Task description: Retype all the records below exactly as they are, with no image carried over.

(Scene change data)
* * *
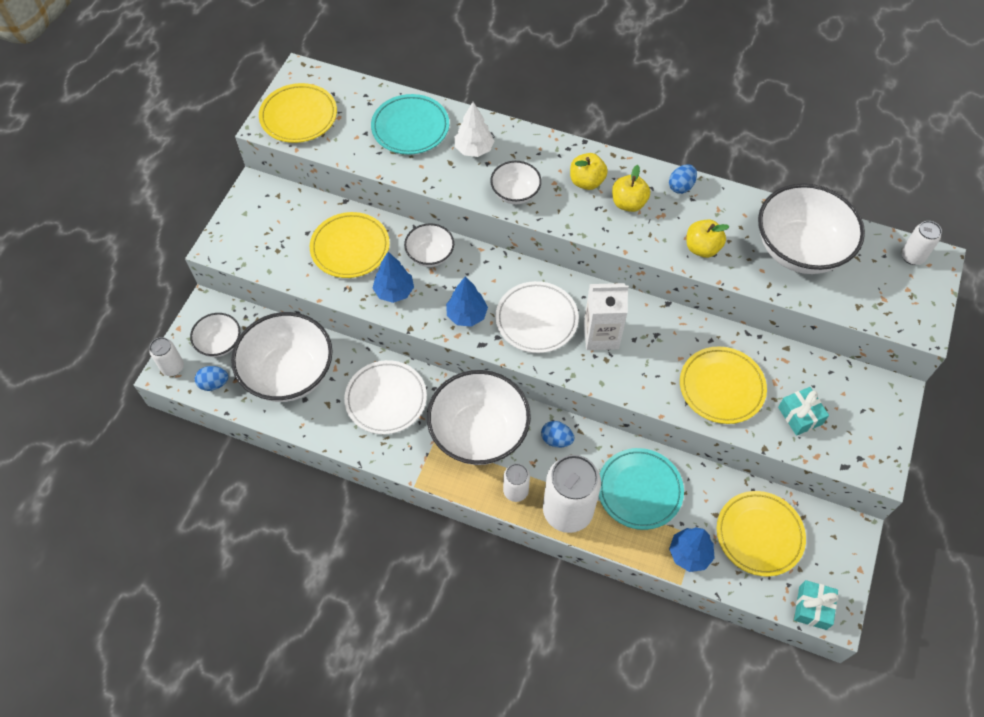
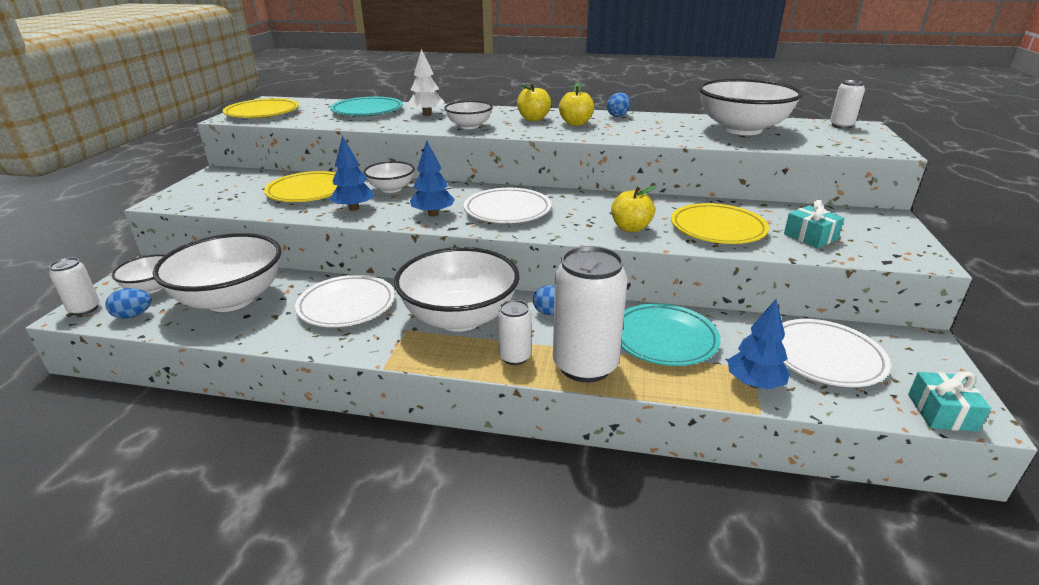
camera: 10 degrees left, 30 degrees down
(601, 335) = (577, 213): white carton -> none
(702, 248) = (654, 134): yellow apple -> yellow apple (630, 228)
(759, 535) = (825, 357): yellow plate -> white plate

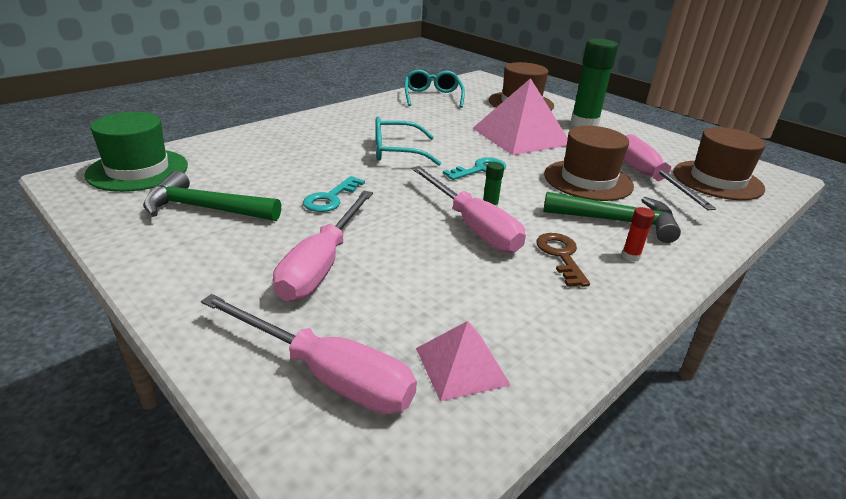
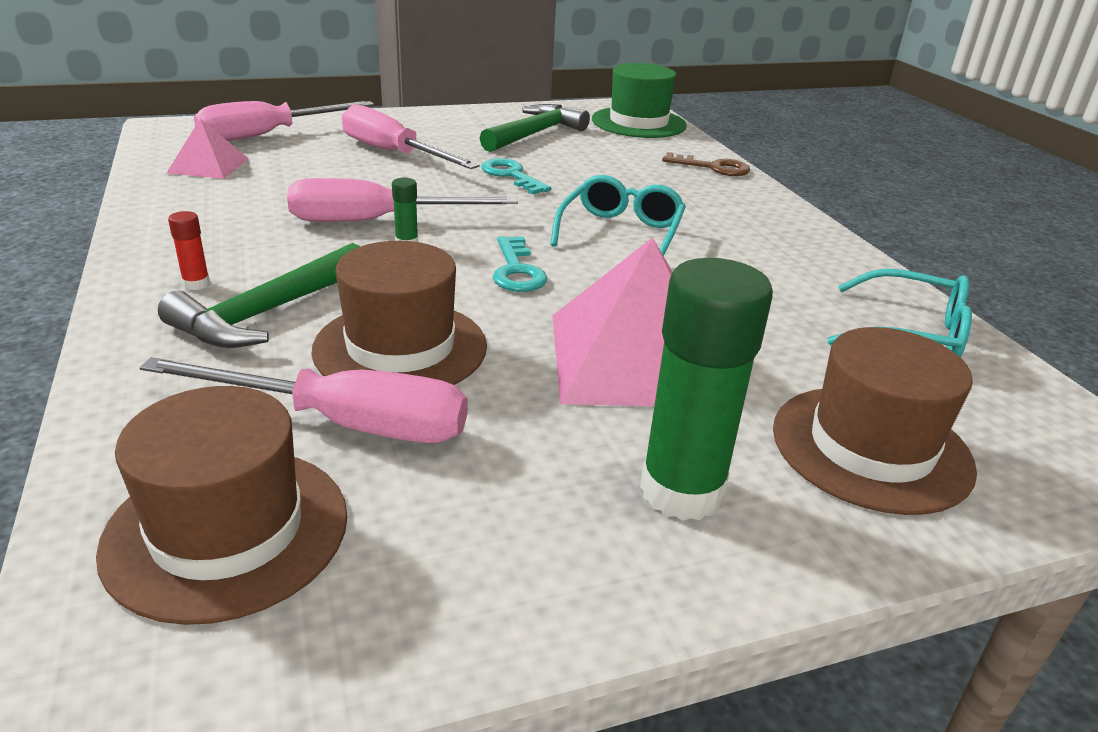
camera: 115 degrees right, 0 degrees up
(561, 256) = (260, 245): brown key -> brown key (713, 167)

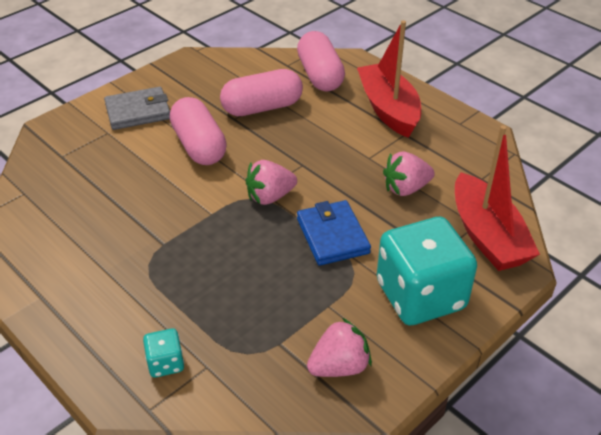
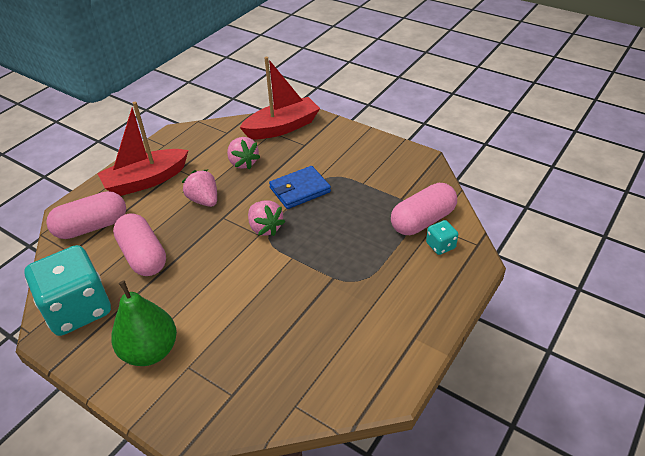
camera: 100 degrees left, 0 degrees up
(138, 111) = (150, 351): grey wallet -> green pear
(199, 146) = (204, 286): pink capsule -> pink capsule (422, 221)
(339, 366) = (407, 172): pink strawberry -> pink strawberry (204, 200)
(420, 295) = (341, 148): turquoise dice -> turquoise dice (78, 309)

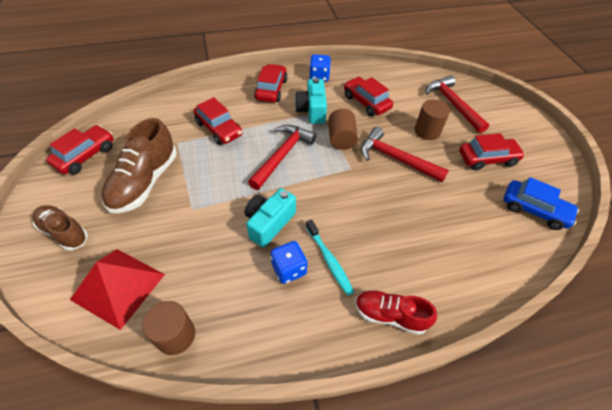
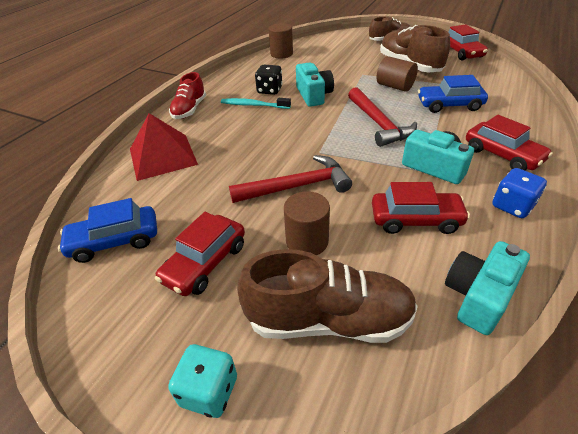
camera: 135 degrees right, 10 degrees down
(118, 286) = (331, 47): red pyramid -> red pyramid (163, 156)
(219, 129) = (449, 105): red car -> blue car
(289, 269) = (269, 90): blue dice -> black dice
(341, 139) = (365, 165): brown cylinder -> brown cylinder (394, 86)
(389, 73) = (478, 296): none -> turquoise camera
(390, 315) = (189, 110): red shoe -> red shoe turned 135 degrees clockwise
(452, 104) = (328, 319): red hammer -> brown shoe
(517, 118) = (209, 391): none -> turquoise dice

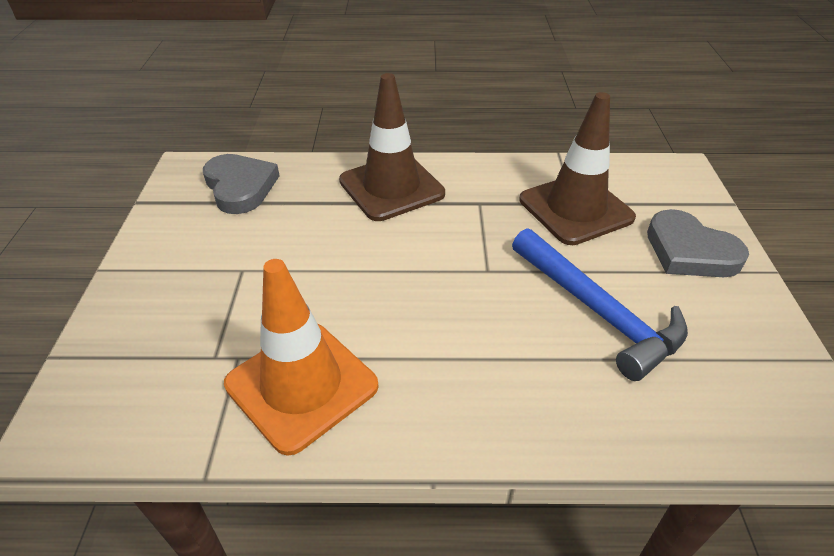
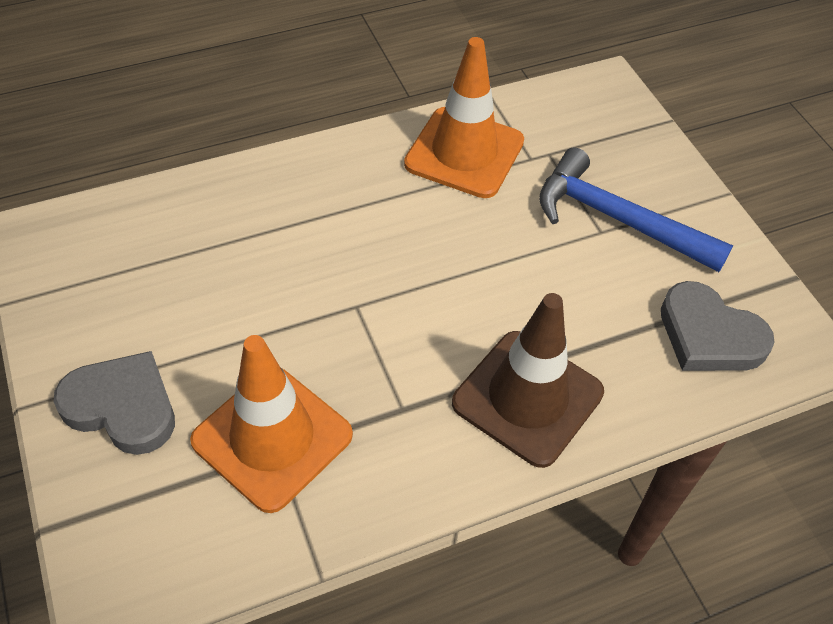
camera: 155 degrees right, 10 degrees up
(575, 209) = (272, 438): brown traffic cone -> orange traffic cone
(598, 311) = (230, 289): blue hammer -> blue hammer (617, 219)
* * *
Your solution:
camera: 10 degrees left, 30 degrees down
(601, 335) = (577, 213): white carton -> none
(702, 248) = (654, 134): yellow apple -> yellow apple (630, 228)
(759, 535) = (825, 357): yellow plate -> white plate

camera: 115 degrees right, 0 degrees up
(561, 256) = (260, 245): brown key -> brown key (713, 167)

camera: 100 degrees left, 0 degrees up
(138, 111) = (150, 351): grey wallet -> green pear
(199, 146) = (204, 286): pink capsule -> pink capsule (422, 221)
(339, 366) = (407, 172): pink strawberry -> pink strawberry (204, 200)
(420, 295) = (341, 148): turquoise dice -> turquoise dice (78, 309)

camera: 135 degrees right, 10 degrees down
(118, 286) = (331, 47): red pyramid -> red pyramid (163, 156)
(219, 129) = (449, 105): red car -> blue car
(289, 269) = (269, 90): blue dice -> black dice
(341, 139) = (365, 165): brown cylinder -> brown cylinder (394, 86)
(389, 73) = (478, 296): none -> turquoise camera
(390, 315) = (189, 110): red shoe -> red shoe turned 135 degrees clockwise
(452, 104) = (328, 319): red hammer -> brown shoe
(517, 118) = (209, 391): none -> turquoise dice

camera: 155 degrees right, 10 degrees up
(575, 209) = (272, 438): brown traffic cone -> orange traffic cone
(598, 311) = (230, 289): blue hammer -> blue hammer (617, 219)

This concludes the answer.